● DATA EXTRACTS
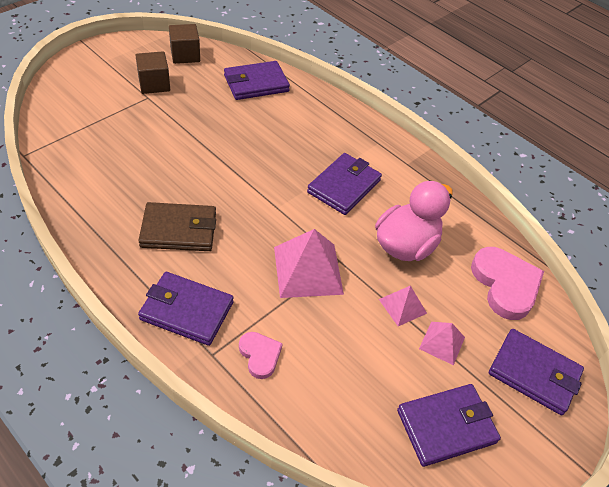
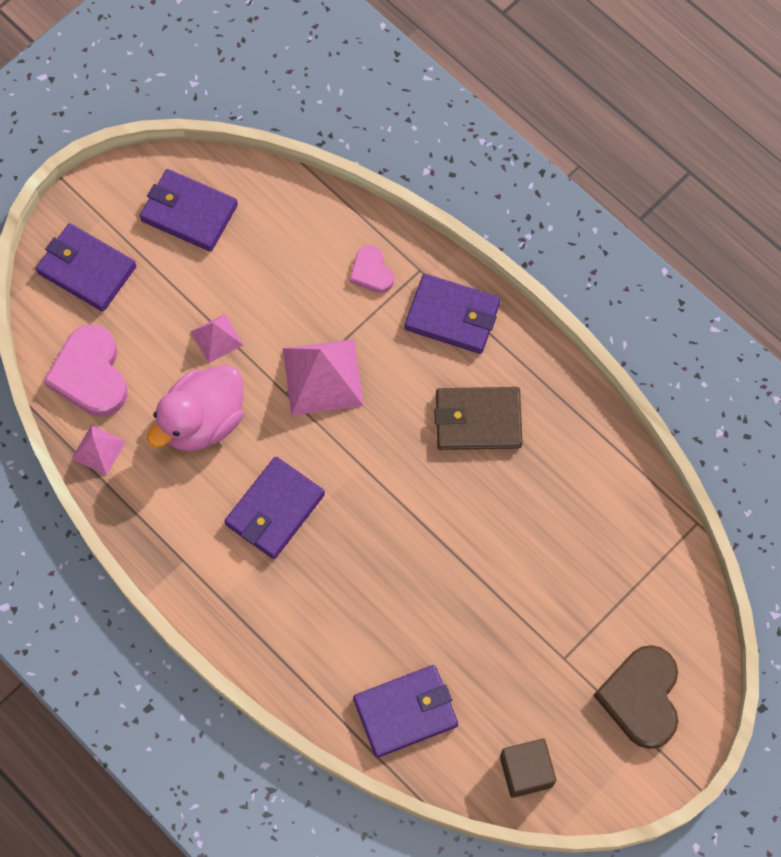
camera: 175 degrees left, 20 degrees up
(102, 77) = (641, 697): none -> brown heart
(154, 84) = (560, 690): brown cube -> none
(442, 342) = (179, 297): pink pyramid -> pink pyramid (98, 450)
(446, 426) = (189, 213): purple wallet -> purple wallet turned 45 degrees clockwise

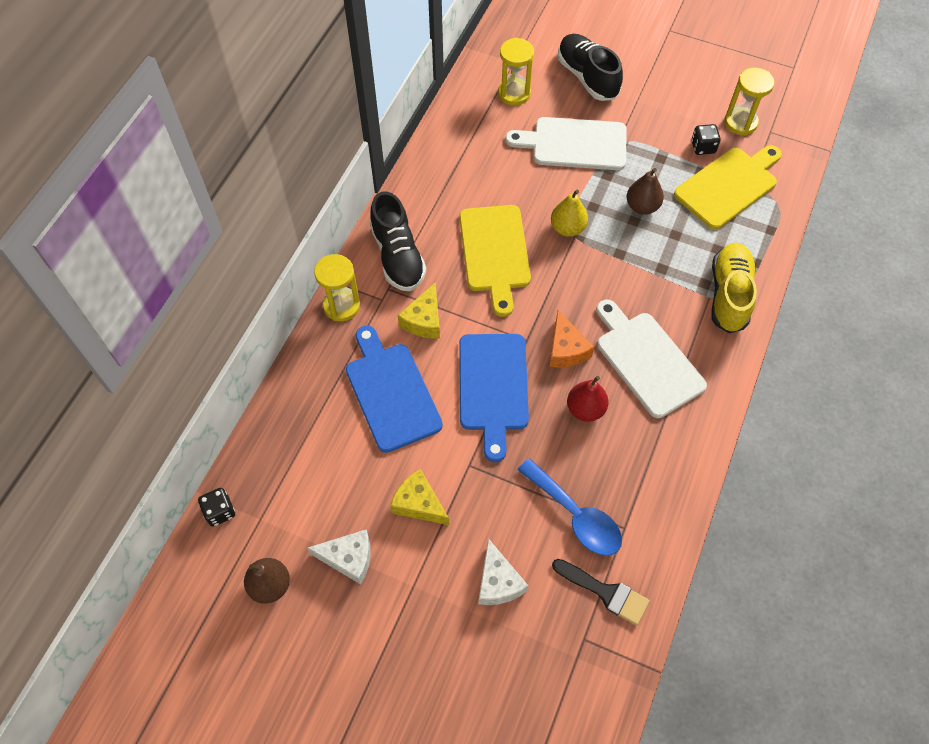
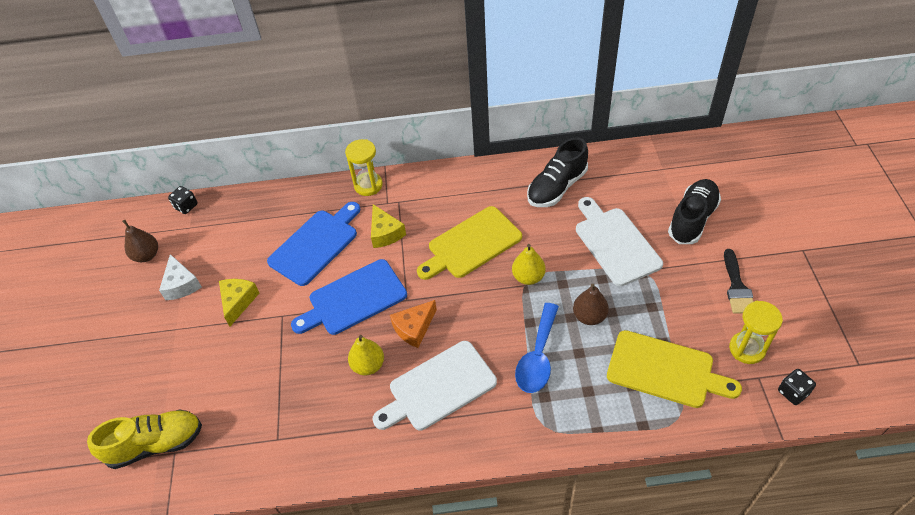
camera: 65 degrees right, 10 degrees down
(398, 256) = (428, 193): black shoe -> black shoe (557, 187)
(424, 320) = (385, 233): yellow cheese -> yellow cheese turned 105 degrees counterclockwise
(498, 582) = (198, 376): white cheese -> none
(514, 93) = (631, 184): yellow hourglass -> none
(575, 515) = (273, 401): blue spoon -> blue spoon (538, 357)
(585, 409) = (368, 365): red pear -> yellow pear
(605, 592) = (218, 450): black brush -> black brush (737, 287)
(647, 360) = (438, 387): white cutting board -> white cutting board turned 150 degrees counterclockwise
(703, 147) = (691, 332): black dice -> black dice (793, 392)
(729, 295) = (545, 420): yellow shoe -> yellow shoe (155, 444)

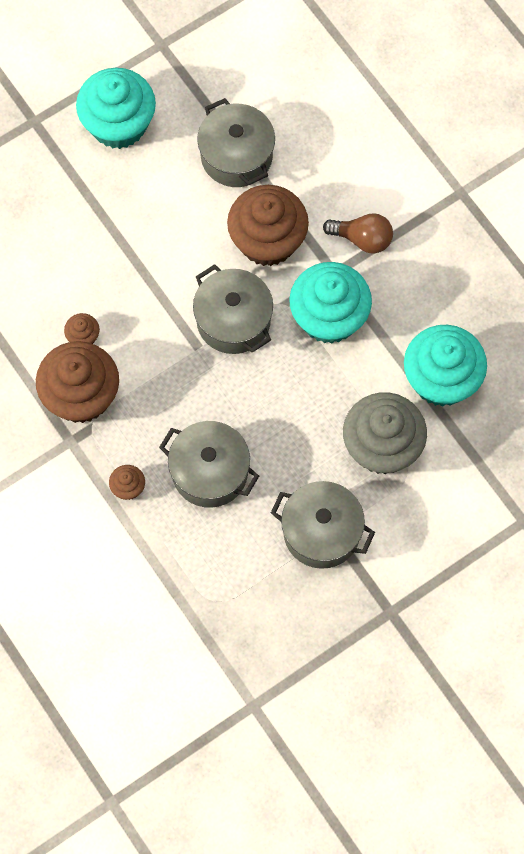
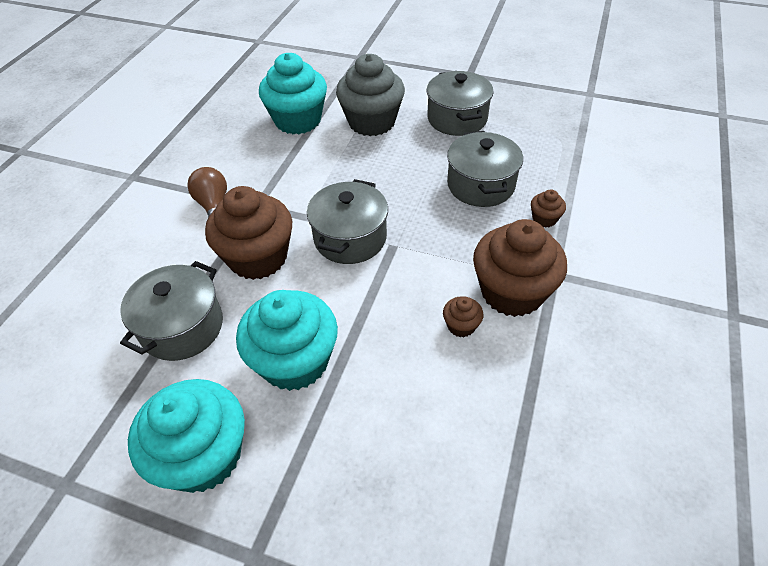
camera: 125 degrees left, 20 degrees down
(329, 317) = (298, 190): turquoise cupcake -> turquoise cupcake (295, 361)

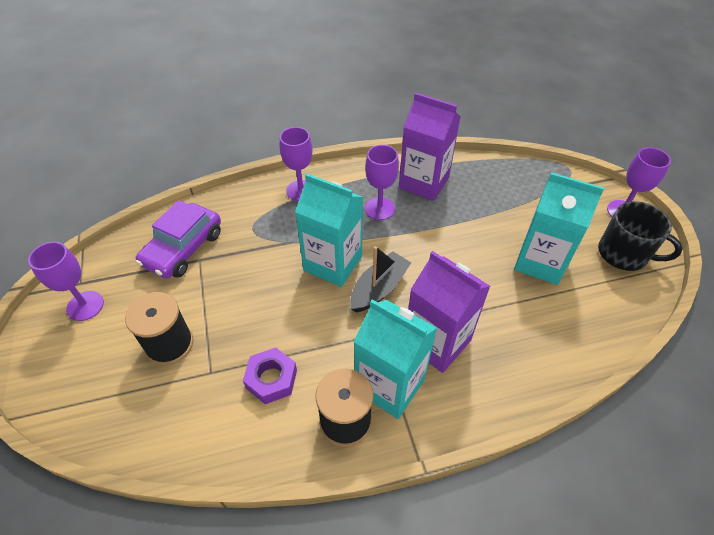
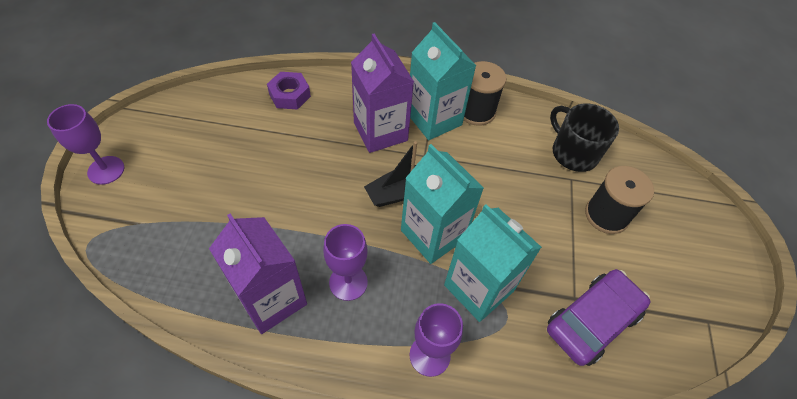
camera: 160 degrees left, 5 degrees up
(85, 306) = (695, 288): purple goblet -> none
(271, 379) = (522, 155): purple nut -> purple nut (289, 95)
(540, 262) = (239, 156): turquoise carton -> turquoise carton (478, 288)
(624, 254) = (160, 133): black mug -> black mug (573, 153)

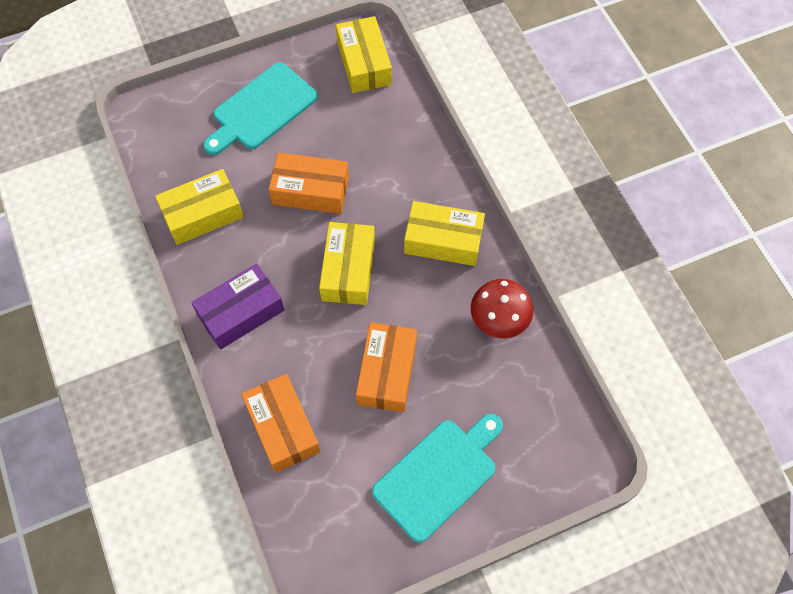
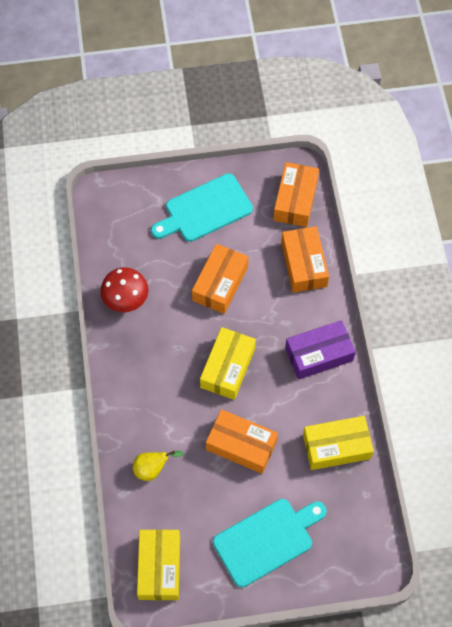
camera: 165 degrees left, 0 degrees up
(314, 525) = (295, 200): none -> orange box
(400, 146) = (152, 469): none -> yellow pear
(443, 240) = (145, 373): yellow box -> none

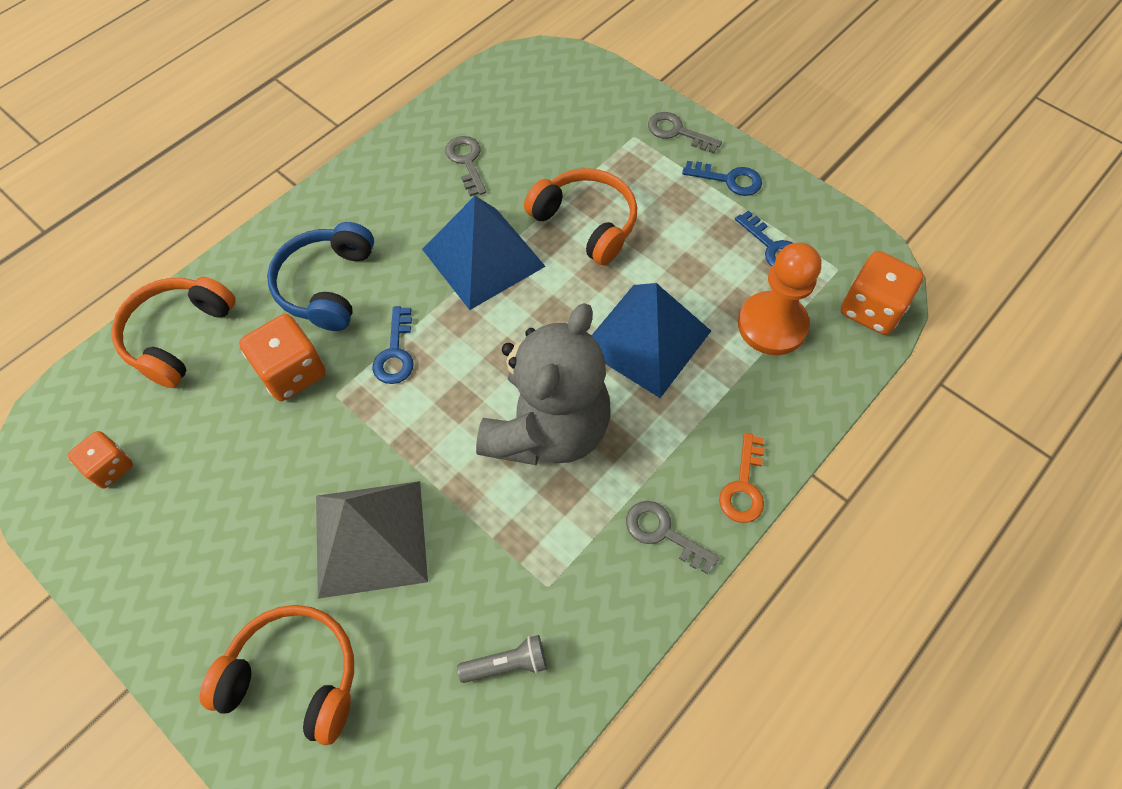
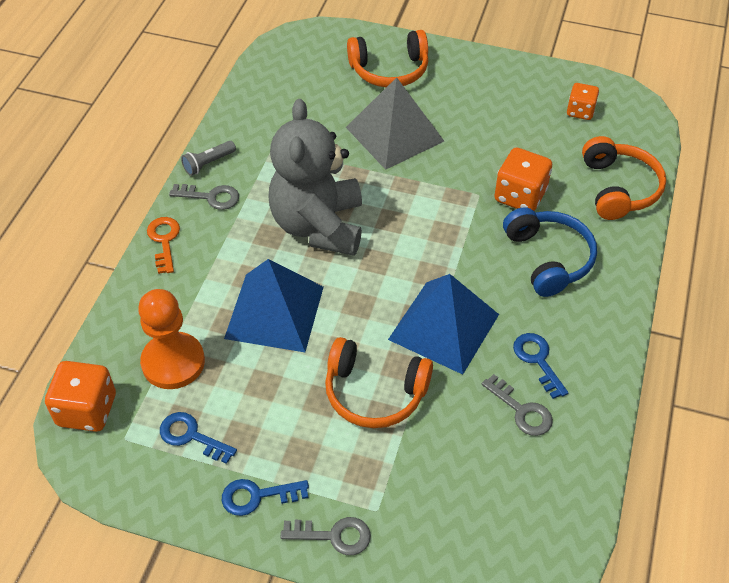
camera: 155 degrees right, 10 degrees down
(395, 353) = (459, 233): blue key -> blue key (537, 360)
(507, 663) = (277, 110): grey flashlight -> grey flashlight (208, 163)

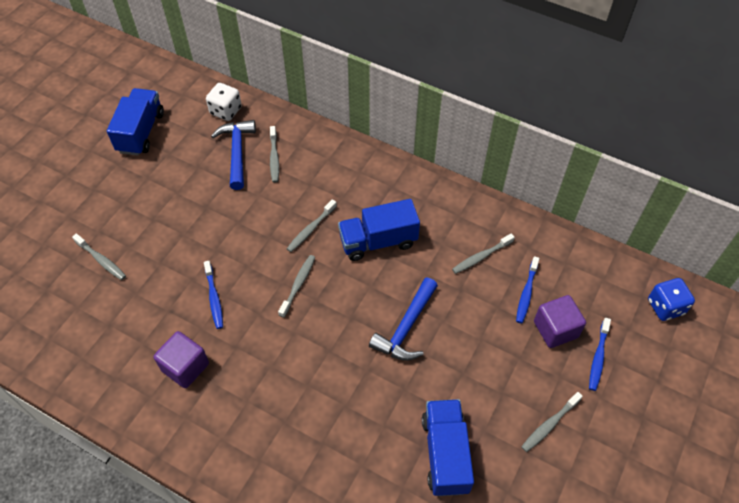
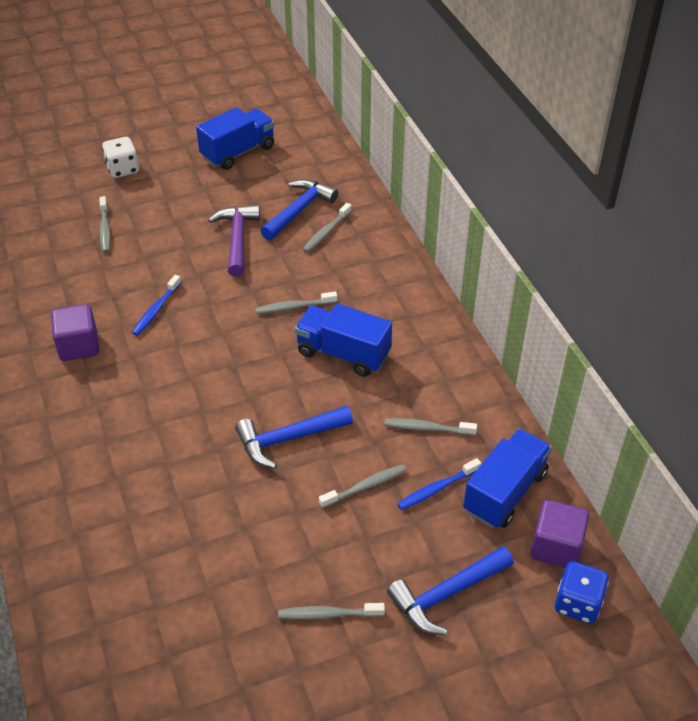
camera: 40 degrees right, 10 degrees down
(215, 203) = (237, 239): none -> purple hammer
(226, 111) = (326, 173): white dice -> white dice (123, 169)
(298, 285) = (234, 343): grey toothbrush -> grey toothbrush (365, 486)
(445, 453) = (206, 563): blue truck -> blue truck (505, 492)
(555, 329) = (430, 539): purple cube -> purple cube (556, 547)
(598, 357) = (446, 595): blue toothbrush -> blue hammer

● WORK ORDER
Retype everything in the material word for word, minus pictures.

● EXERCISE ANSWER
camera: 175 degrees left, 20 degrees up
(102, 77) = (641, 697): none -> brown heart
(154, 84) = (560, 690): brown cube -> none
(442, 342) = (179, 297): pink pyramid -> pink pyramid (98, 450)
(446, 426) = (189, 213): purple wallet -> purple wallet turned 45 degrees clockwise

camera: 65 degrees right, 10 degrees down
(398, 256) = (428, 193): black shoe -> black shoe (557, 187)
(424, 320) = (385, 233): yellow cheese -> yellow cheese turned 105 degrees counterclockwise
(498, 582) = (198, 376): white cheese -> none
(514, 93) = (631, 184): yellow hourglass -> none
(575, 515) = (273, 401): blue spoon -> blue spoon (538, 357)
(585, 409) = (368, 365): red pear -> yellow pear
(605, 592) = (218, 450): black brush -> black brush (737, 287)
(647, 360) = (438, 387): white cutting board -> white cutting board turned 150 degrees counterclockwise
(703, 147) = (691, 332): black dice -> black dice (793, 392)
(729, 295) = (545, 420): yellow shoe -> yellow shoe (155, 444)

camera: 125 degrees left, 20 degrees down
(329, 317) = (298, 190): turquoise cupcake -> turquoise cupcake (295, 361)

camera: 160 degrees left, 5 degrees up
(85, 306) = (695, 288): purple goblet -> none
(271, 379) = (522, 155): purple nut -> purple nut (289, 95)
(540, 262) = (239, 156): turquoise carton -> turquoise carton (478, 288)
(624, 254) = (160, 133): black mug -> black mug (573, 153)

camera: 165 degrees left, 0 degrees up
(314, 525) = (295, 200): none -> orange box
(400, 146) = (152, 469): none -> yellow pear
(443, 240) = (145, 373): yellow box -> none

camera: 155 degrees right, 10 degrees down
(395, 353) = (459, 233): blue key -> blue key (537, 360)
(507, 663) = (277, 110): grey flashlight -> grey flashlight (208, 163)

camera: 40 degrees right, 10 degrees down
(215, 203) = (237, 239): none -> purple hammer
(226, 111) = (326, 173): white dice -> white dice (123, 169)
(298, 285) = (234, 343): grey toothbrush -> grey toothbrush (365, 486)
(445, 453) = (206, 563): blue truck -> blue truck (505, 492)
(555, 329) = (430, 539): purple cube -> purple cube (556, 547)
(598, 357) = (446, 595): blue toothbrush -> blue hammer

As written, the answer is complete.